The records below must be transcribed exactly, with each picture left out.

*** Opening EXTRACTED MATERIAL ***

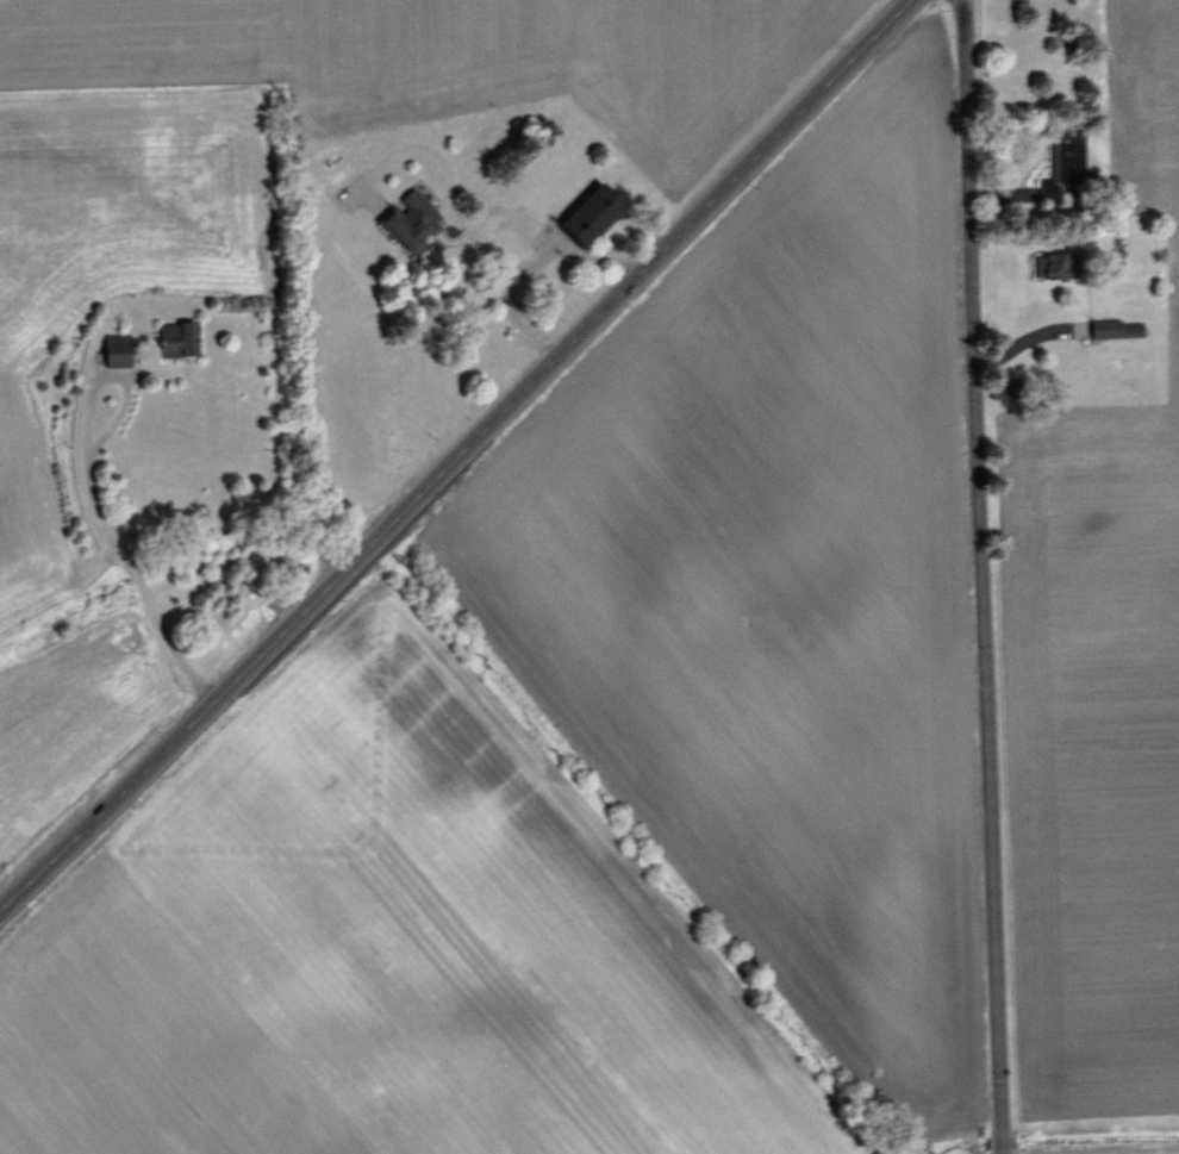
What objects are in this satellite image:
building: (1063, 164)
road: (450, 183)
building: (590, 215)
building: (410, 220)
road: (529, 262)
building: (1055, 265)
building: (1117, 328)
building: (177, 338)
building: (116, 353)
building: (1005, 388)
road: (461, 458)
road: (93, 496)
crop: (1093, 549)
road: (987, 577)
crop: (504, 581)

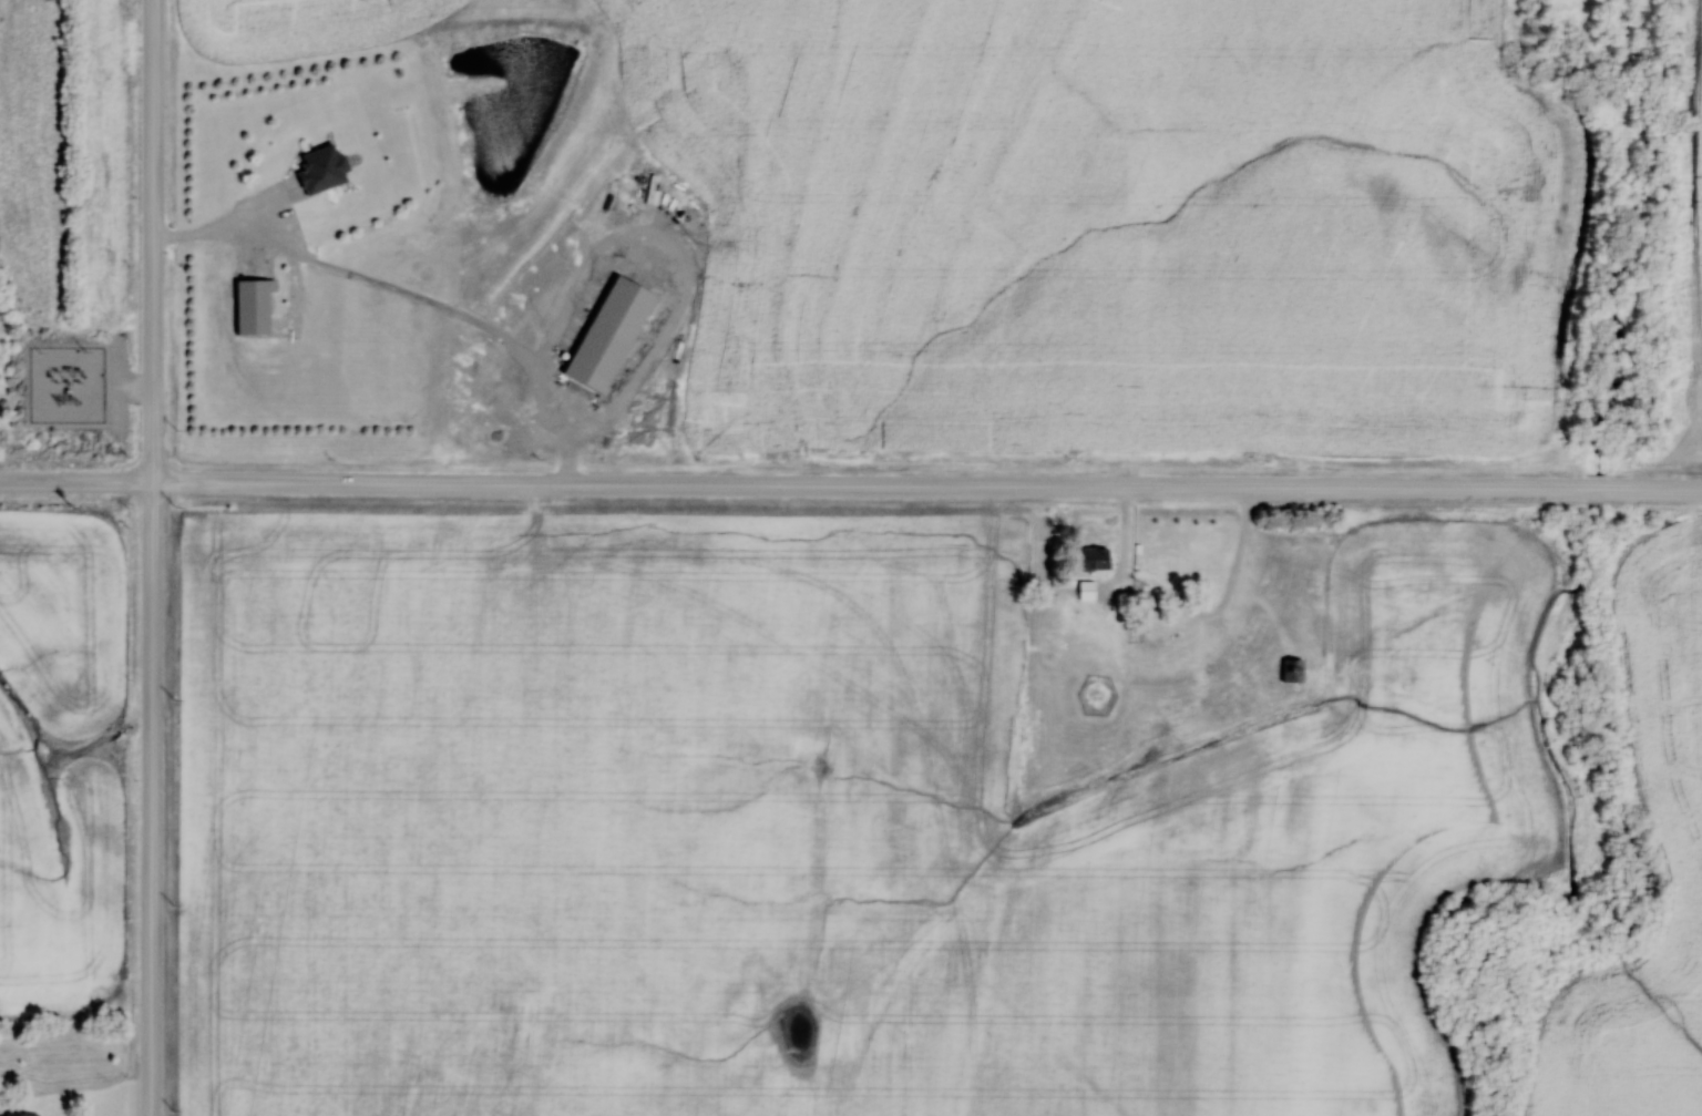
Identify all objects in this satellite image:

*** Closing EXTRACTED MATERIAL ***

RESULT:
What objects are in this satellite image:
building: (1063, 164)
road: (450, 183)
building: (590, 215)
building: (410, 220)
road: (529, 262)
building: (1055, 265)
building: (1117, 328)
building: (177, 338)
building: (116, 353)
building: (1005, 388)
road: (461, 458)
road: (93, 496)
crop: (1093, 549)
road: (987, 577)
crop: (504, 581)

Identify all objects in this satellite image:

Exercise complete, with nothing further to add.